INSTRUCTIONS FOR THE TASK: Extract the lines up to and including the one that contains "- Bleistift [türkis] <680,264>", starting with the first line of the entries below, and omit the pictures.

INPUT DATA:
────

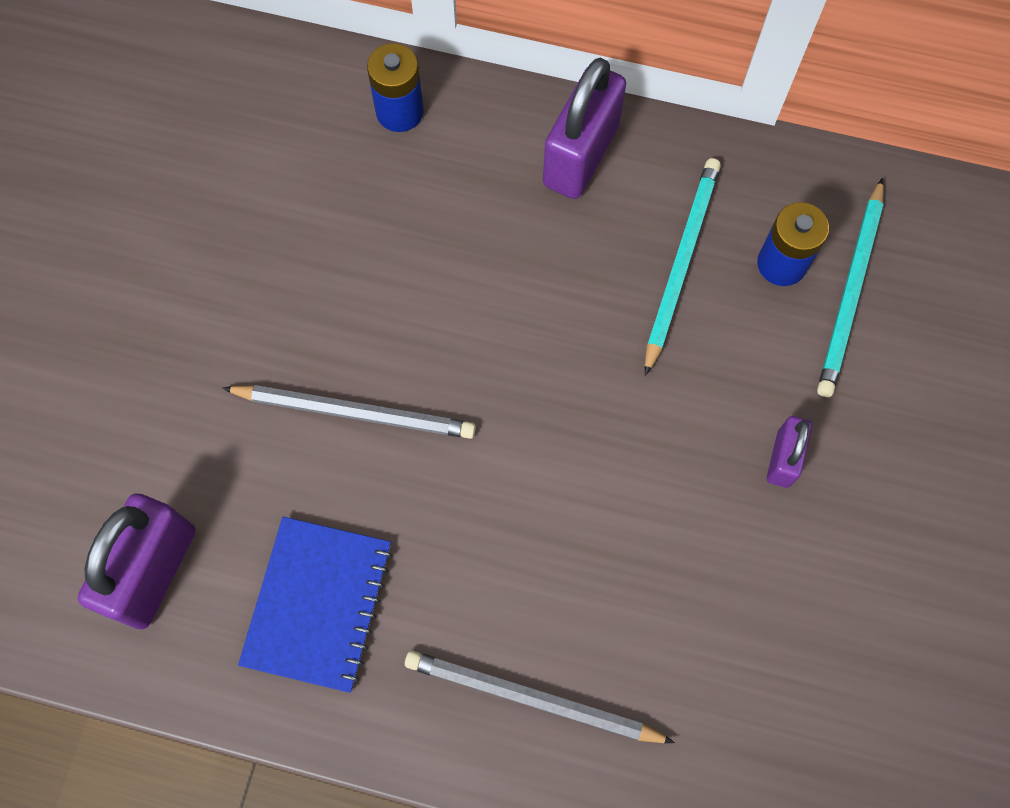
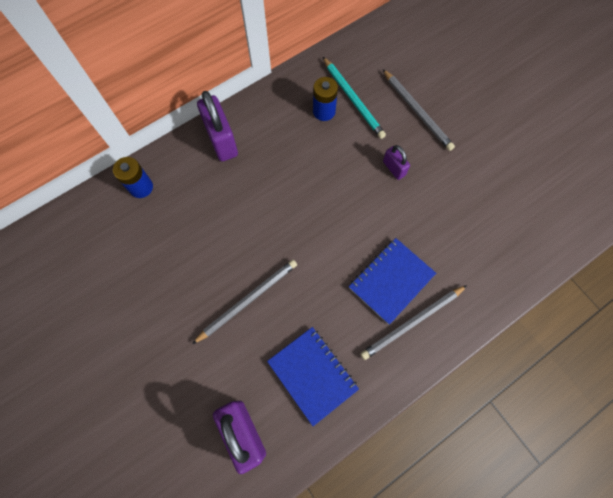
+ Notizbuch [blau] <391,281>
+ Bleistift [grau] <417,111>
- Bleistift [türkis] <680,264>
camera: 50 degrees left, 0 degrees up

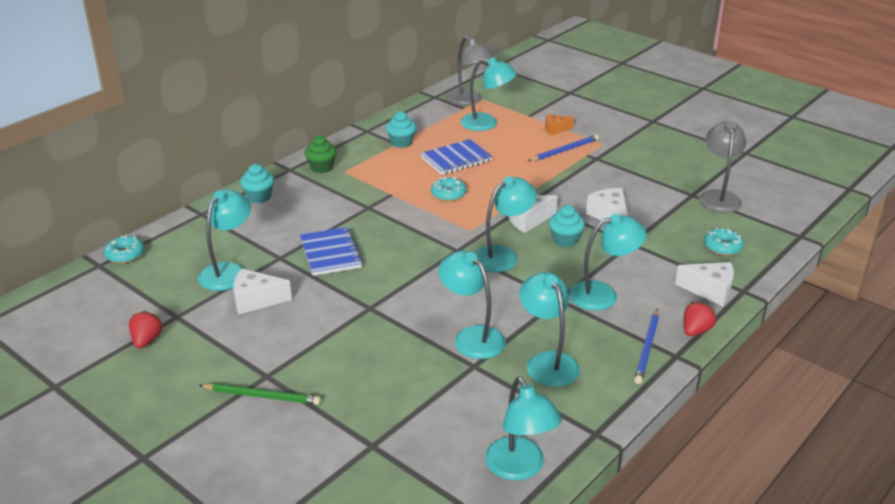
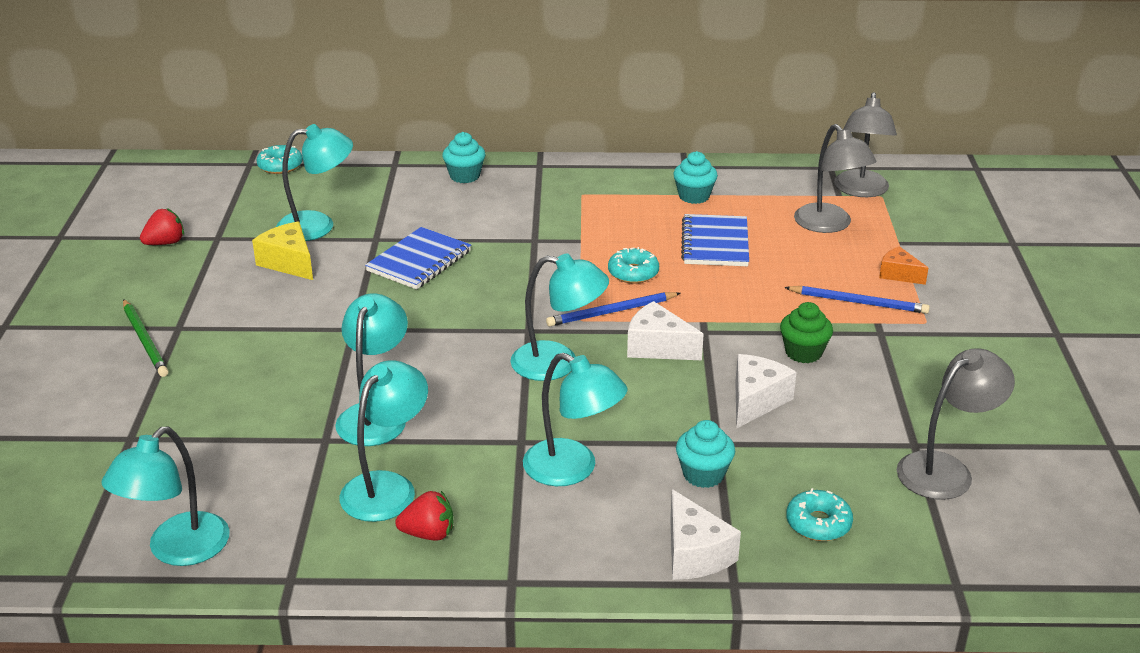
~ Käse [weiß] <256,300> to Käse [gelb] <289,263>
~ Erdbeere [rot] <695,331> to <428,534>
~ Bleistift [blau] <647,348> to <612,312>
~ Muffin [türkis] <565,240> to <703,474>
~ Notizbuch [blau] <456,159> = <715,243> 75 degrees clockwise
~ Muffin [grün] <321,167> to <803,352>
~ Lampe [türkis] <487,123> to Lampe [grau] <829,225>
camera: 50 degrees right, 0 degrees up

────

TASK RESPONSE:
+ Notizbuch [blau] <391,281>
+ Bleistift [grau] <417,111>
- Bleistift [türkis] <680,264>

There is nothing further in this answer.